* Goal of the exercise
After reading the entries below, report how many lines have the string "cyan" in them, giving the number alone.

####################

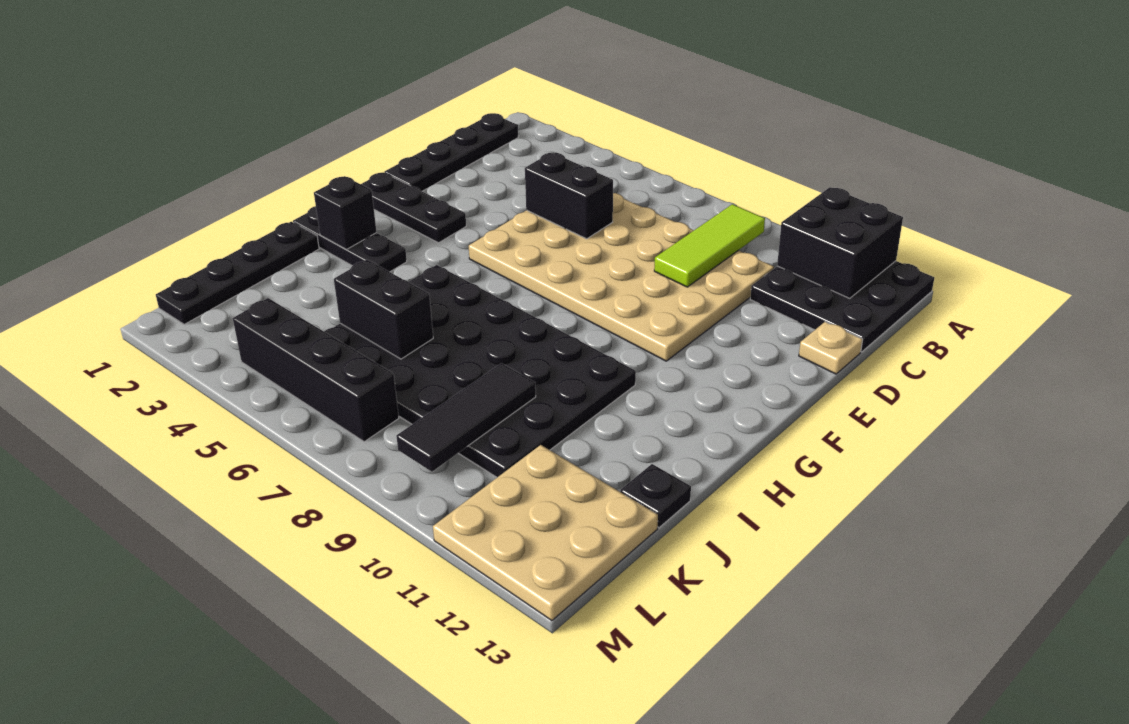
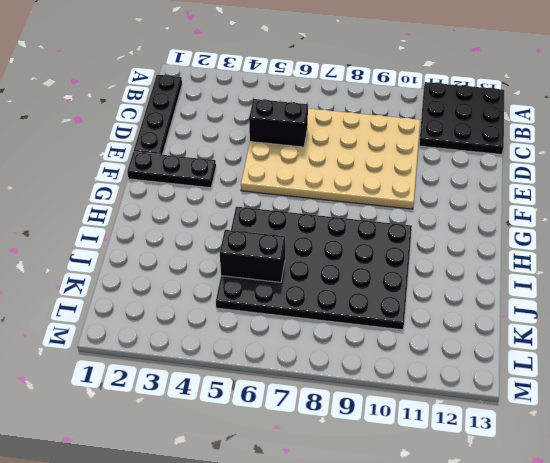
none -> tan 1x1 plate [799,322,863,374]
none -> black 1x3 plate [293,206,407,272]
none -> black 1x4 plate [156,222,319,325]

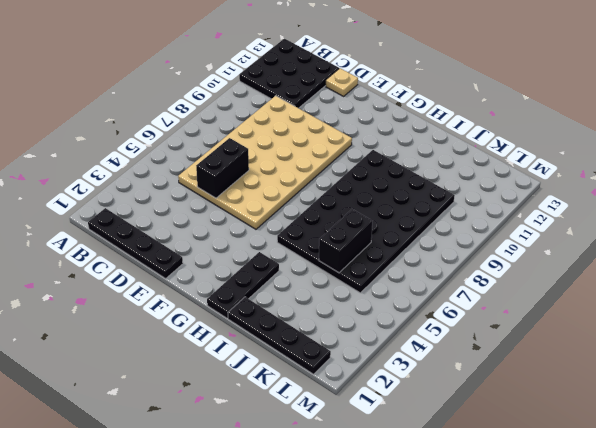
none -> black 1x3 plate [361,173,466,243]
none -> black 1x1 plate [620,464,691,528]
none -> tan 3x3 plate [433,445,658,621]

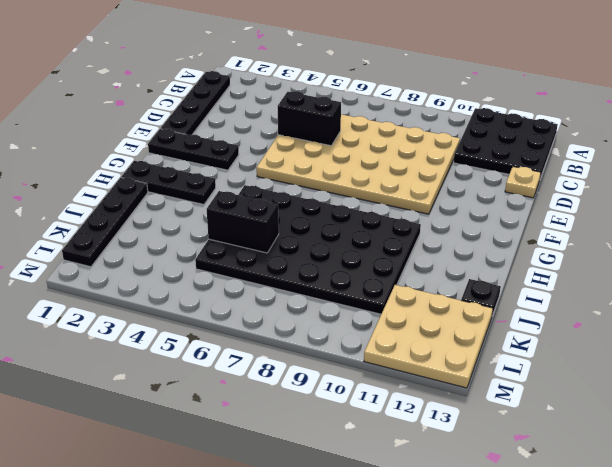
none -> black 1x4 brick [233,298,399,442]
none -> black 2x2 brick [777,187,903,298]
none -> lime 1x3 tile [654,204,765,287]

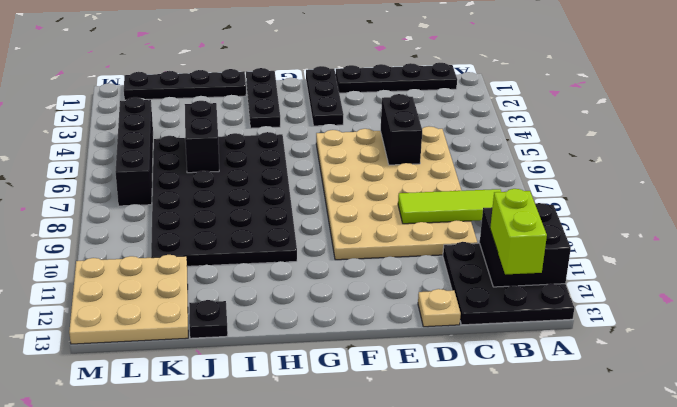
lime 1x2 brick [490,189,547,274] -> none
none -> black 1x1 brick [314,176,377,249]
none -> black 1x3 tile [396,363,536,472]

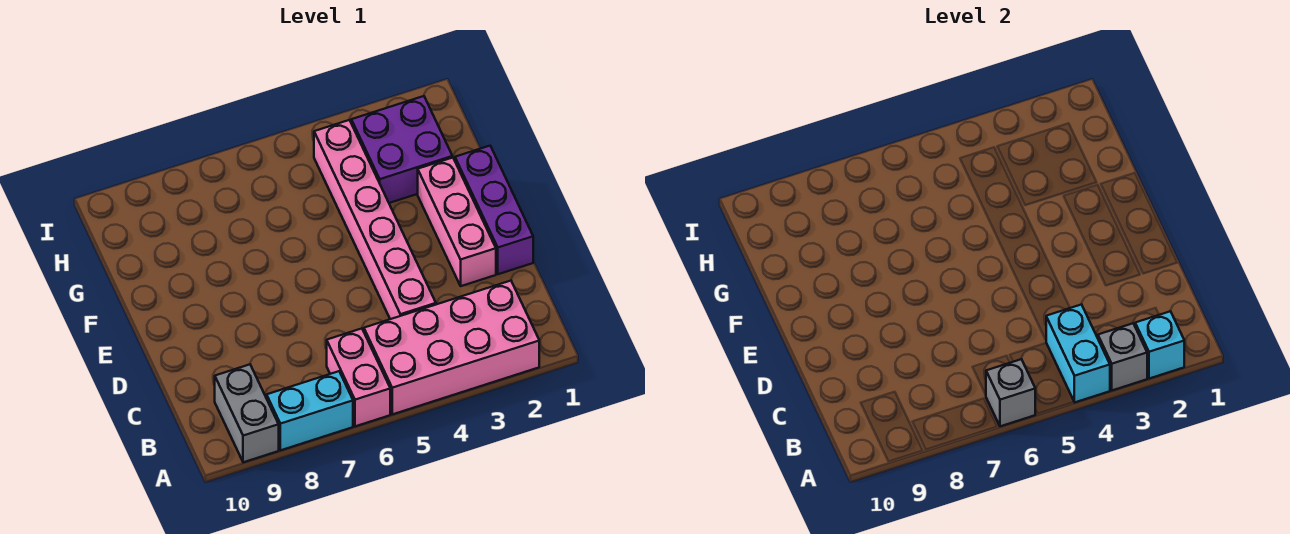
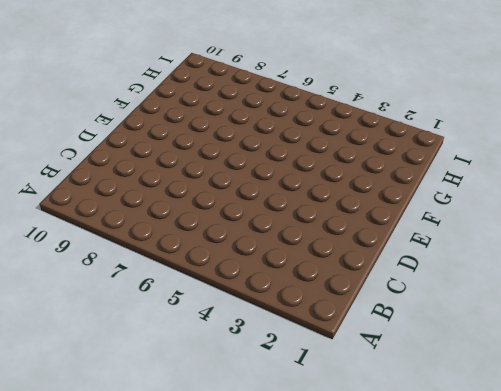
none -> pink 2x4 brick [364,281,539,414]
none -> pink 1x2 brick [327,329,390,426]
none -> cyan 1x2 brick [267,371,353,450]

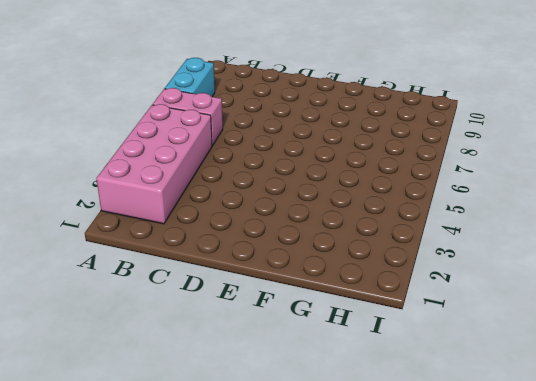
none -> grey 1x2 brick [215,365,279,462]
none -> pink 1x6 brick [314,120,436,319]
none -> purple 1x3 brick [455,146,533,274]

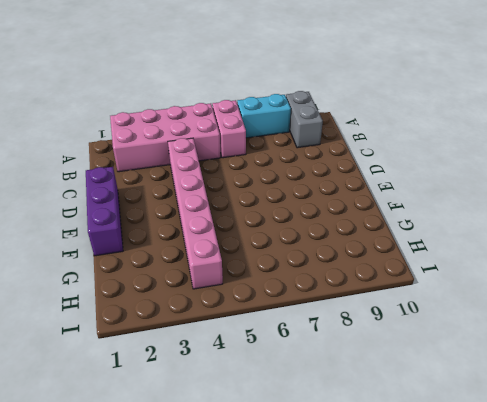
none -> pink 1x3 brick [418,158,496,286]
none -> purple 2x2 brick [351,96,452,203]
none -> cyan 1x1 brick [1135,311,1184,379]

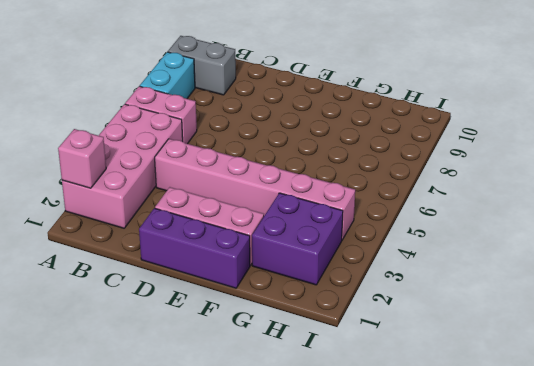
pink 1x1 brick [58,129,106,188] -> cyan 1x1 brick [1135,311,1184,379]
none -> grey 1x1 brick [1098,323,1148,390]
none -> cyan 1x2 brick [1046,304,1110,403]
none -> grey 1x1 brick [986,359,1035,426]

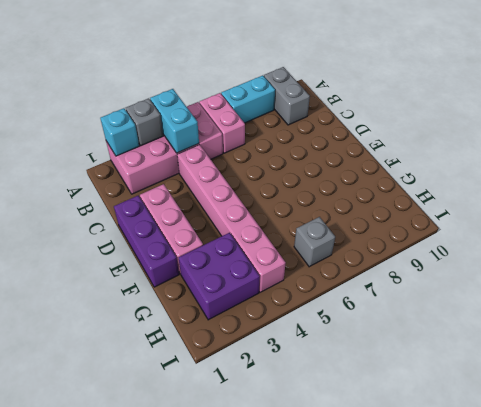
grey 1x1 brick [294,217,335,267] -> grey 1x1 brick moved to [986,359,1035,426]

####################

* Response
4